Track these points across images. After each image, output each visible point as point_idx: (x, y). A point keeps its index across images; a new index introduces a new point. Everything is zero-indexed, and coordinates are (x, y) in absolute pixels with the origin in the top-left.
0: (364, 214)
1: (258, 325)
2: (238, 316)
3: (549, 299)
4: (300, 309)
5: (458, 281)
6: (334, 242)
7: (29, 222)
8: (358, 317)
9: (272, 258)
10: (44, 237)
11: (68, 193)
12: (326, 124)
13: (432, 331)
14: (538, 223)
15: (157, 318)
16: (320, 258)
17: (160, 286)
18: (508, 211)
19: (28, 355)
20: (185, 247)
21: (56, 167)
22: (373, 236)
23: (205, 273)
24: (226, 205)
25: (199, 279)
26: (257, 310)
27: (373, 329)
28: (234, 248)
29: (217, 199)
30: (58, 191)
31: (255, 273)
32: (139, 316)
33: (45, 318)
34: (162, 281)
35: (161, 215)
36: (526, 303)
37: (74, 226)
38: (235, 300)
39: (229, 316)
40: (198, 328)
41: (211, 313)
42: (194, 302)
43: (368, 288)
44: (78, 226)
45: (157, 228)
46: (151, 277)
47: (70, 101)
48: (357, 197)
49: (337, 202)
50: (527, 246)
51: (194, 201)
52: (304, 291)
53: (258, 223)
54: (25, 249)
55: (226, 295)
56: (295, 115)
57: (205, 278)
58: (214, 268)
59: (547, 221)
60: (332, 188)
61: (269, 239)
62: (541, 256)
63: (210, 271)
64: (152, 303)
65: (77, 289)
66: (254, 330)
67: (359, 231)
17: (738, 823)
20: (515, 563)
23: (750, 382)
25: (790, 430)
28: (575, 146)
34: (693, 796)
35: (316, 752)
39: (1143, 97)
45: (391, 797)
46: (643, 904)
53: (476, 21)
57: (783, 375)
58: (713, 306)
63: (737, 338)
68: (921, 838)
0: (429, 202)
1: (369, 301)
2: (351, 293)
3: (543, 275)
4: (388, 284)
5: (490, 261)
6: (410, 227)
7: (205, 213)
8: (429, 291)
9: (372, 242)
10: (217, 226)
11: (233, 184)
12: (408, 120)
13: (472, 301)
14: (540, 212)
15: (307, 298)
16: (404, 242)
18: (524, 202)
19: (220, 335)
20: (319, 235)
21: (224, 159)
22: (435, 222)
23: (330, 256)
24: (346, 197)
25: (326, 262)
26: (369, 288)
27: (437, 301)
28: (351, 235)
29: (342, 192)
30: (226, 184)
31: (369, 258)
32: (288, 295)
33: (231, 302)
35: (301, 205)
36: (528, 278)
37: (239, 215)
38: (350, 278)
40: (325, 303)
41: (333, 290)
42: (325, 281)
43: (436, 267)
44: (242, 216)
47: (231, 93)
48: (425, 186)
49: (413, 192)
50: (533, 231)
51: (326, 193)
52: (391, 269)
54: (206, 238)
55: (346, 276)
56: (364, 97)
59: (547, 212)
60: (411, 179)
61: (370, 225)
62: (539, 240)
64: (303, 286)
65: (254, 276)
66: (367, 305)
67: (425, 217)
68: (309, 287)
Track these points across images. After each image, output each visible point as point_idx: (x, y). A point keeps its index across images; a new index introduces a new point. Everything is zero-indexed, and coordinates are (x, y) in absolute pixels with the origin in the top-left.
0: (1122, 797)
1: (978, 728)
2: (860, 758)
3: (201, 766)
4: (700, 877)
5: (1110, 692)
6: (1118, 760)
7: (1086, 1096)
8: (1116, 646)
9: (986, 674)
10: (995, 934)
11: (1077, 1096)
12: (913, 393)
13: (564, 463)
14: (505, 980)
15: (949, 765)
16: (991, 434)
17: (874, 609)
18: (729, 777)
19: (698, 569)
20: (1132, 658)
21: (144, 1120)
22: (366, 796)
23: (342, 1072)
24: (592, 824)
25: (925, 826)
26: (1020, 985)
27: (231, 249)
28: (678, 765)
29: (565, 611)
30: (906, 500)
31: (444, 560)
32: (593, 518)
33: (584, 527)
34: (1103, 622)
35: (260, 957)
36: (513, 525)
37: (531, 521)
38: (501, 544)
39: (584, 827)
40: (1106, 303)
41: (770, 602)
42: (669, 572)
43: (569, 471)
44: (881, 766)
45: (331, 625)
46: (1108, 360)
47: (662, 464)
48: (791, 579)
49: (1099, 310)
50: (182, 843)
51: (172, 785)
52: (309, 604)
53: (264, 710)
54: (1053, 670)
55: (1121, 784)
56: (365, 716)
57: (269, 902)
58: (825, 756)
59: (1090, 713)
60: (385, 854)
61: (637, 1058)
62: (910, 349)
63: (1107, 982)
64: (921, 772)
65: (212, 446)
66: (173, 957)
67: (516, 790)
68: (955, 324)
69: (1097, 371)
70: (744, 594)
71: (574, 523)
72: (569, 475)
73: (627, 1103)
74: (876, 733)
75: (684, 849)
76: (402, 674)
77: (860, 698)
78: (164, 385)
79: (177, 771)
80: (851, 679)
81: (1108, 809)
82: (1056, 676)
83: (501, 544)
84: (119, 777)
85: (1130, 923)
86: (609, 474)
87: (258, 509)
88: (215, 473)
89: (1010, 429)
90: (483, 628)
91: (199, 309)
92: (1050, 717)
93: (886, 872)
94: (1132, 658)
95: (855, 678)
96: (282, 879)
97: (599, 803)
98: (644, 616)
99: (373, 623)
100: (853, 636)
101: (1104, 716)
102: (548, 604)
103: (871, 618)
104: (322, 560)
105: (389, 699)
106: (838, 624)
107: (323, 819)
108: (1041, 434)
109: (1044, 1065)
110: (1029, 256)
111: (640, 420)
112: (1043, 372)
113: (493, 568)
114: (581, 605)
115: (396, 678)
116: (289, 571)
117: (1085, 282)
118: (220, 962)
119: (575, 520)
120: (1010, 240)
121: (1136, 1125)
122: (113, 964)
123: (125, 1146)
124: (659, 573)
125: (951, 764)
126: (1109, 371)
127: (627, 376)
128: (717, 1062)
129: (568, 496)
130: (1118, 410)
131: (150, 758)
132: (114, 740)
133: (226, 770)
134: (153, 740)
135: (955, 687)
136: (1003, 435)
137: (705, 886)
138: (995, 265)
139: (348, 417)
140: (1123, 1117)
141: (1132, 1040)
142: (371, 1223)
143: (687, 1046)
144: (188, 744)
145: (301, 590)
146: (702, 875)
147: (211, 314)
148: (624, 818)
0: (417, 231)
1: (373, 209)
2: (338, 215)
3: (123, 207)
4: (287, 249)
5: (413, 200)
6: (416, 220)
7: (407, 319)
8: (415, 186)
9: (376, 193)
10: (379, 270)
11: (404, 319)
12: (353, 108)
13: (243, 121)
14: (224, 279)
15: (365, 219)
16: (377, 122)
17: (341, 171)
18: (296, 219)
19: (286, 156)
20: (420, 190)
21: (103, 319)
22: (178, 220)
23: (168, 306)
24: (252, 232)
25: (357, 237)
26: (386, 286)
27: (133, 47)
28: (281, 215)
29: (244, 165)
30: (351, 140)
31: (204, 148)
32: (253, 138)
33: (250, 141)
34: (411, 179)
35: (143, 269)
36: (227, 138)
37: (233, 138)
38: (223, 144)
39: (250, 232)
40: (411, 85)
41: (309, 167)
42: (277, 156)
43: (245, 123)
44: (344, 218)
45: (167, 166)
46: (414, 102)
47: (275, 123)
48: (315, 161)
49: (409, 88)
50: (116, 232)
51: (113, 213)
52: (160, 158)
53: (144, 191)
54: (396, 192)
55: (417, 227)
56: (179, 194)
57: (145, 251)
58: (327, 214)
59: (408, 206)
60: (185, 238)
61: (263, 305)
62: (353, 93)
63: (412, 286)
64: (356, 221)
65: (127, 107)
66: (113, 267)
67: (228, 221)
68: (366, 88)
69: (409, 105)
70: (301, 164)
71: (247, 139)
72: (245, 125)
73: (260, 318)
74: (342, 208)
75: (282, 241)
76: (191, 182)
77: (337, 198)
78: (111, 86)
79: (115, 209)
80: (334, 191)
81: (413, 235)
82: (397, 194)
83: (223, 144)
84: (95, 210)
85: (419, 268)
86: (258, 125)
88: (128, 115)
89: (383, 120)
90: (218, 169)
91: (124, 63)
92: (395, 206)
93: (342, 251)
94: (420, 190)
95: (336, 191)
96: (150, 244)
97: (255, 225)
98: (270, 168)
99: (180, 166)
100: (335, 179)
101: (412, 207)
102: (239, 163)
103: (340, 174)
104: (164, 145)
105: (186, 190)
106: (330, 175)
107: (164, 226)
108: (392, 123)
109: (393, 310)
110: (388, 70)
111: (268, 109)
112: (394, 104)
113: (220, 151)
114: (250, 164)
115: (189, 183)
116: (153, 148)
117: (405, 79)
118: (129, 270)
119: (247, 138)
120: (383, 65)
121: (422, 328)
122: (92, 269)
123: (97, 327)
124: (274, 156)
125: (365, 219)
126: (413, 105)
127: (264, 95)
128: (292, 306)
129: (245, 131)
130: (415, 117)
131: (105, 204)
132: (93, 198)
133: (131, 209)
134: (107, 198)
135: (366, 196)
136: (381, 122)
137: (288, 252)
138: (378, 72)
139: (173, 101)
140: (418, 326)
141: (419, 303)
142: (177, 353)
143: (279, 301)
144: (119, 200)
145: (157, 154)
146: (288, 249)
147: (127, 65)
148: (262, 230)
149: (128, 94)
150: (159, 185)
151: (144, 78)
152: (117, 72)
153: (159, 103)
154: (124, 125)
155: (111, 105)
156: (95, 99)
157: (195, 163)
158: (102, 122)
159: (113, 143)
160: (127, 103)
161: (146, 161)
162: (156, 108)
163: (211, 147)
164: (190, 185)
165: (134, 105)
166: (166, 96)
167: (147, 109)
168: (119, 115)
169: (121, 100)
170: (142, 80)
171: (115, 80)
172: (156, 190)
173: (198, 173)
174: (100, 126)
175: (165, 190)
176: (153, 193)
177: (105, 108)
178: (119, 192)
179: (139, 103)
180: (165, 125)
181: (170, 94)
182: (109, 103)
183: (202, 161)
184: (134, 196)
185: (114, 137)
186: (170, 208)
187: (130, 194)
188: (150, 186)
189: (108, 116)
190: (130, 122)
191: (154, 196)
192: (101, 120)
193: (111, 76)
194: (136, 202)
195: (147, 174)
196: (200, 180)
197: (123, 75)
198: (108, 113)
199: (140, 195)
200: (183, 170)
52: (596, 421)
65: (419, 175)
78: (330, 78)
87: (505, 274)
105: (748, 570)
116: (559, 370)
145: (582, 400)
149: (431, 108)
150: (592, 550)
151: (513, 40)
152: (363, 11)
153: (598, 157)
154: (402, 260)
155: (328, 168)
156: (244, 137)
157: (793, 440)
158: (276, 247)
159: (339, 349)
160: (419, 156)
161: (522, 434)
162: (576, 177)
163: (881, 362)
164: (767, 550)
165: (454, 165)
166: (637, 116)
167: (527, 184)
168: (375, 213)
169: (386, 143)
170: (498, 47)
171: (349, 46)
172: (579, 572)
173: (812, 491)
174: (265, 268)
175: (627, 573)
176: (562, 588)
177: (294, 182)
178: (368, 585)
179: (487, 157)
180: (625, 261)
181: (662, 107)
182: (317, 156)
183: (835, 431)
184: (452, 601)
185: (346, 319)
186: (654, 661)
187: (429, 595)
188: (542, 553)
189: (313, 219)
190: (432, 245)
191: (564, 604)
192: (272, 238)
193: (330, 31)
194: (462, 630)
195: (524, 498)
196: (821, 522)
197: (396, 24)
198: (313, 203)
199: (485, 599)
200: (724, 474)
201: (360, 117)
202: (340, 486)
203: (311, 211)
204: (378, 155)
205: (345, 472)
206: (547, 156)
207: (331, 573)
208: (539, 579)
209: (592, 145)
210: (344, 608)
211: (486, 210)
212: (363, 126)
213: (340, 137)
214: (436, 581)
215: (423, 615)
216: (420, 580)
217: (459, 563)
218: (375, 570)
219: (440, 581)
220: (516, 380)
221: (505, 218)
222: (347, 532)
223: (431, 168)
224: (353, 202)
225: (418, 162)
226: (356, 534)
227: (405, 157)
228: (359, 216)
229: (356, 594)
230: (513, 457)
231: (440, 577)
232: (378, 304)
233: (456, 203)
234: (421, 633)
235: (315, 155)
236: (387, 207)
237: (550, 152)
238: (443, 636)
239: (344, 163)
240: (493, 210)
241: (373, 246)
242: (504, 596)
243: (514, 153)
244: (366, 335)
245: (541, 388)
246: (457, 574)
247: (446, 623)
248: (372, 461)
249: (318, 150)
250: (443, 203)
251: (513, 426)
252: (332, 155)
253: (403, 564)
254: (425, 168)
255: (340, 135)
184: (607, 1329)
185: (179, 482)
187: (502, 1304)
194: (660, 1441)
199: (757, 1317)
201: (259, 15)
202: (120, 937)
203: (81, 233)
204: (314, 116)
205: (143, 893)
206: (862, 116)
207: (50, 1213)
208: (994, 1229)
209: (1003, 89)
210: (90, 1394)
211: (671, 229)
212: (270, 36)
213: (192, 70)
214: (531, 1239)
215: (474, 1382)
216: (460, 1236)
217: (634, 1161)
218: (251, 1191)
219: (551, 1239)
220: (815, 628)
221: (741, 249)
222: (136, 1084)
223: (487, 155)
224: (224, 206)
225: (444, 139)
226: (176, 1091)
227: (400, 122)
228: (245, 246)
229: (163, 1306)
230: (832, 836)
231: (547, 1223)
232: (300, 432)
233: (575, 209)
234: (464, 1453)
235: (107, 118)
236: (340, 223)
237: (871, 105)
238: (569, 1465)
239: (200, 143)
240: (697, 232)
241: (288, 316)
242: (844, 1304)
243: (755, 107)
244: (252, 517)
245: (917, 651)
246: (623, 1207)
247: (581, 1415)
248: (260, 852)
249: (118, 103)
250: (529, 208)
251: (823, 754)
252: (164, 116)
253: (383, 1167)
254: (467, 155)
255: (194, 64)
* * *
Challenge - Reproduce everything from the start of the items down to the line containing "0: (364, 214)", changing "top-left" to "upper-left" and leaving all else as it is. Give only those lines.

Reply to the task -
Track these points across images. After each image, output each visible point as point_idx: (x, y). A point keeps its index across images; a new index introduces a new point. Everything is zero-indexed, and coordinates are (x, y) in absolute pixels with the origin in the upper-left.
0: (364, 214)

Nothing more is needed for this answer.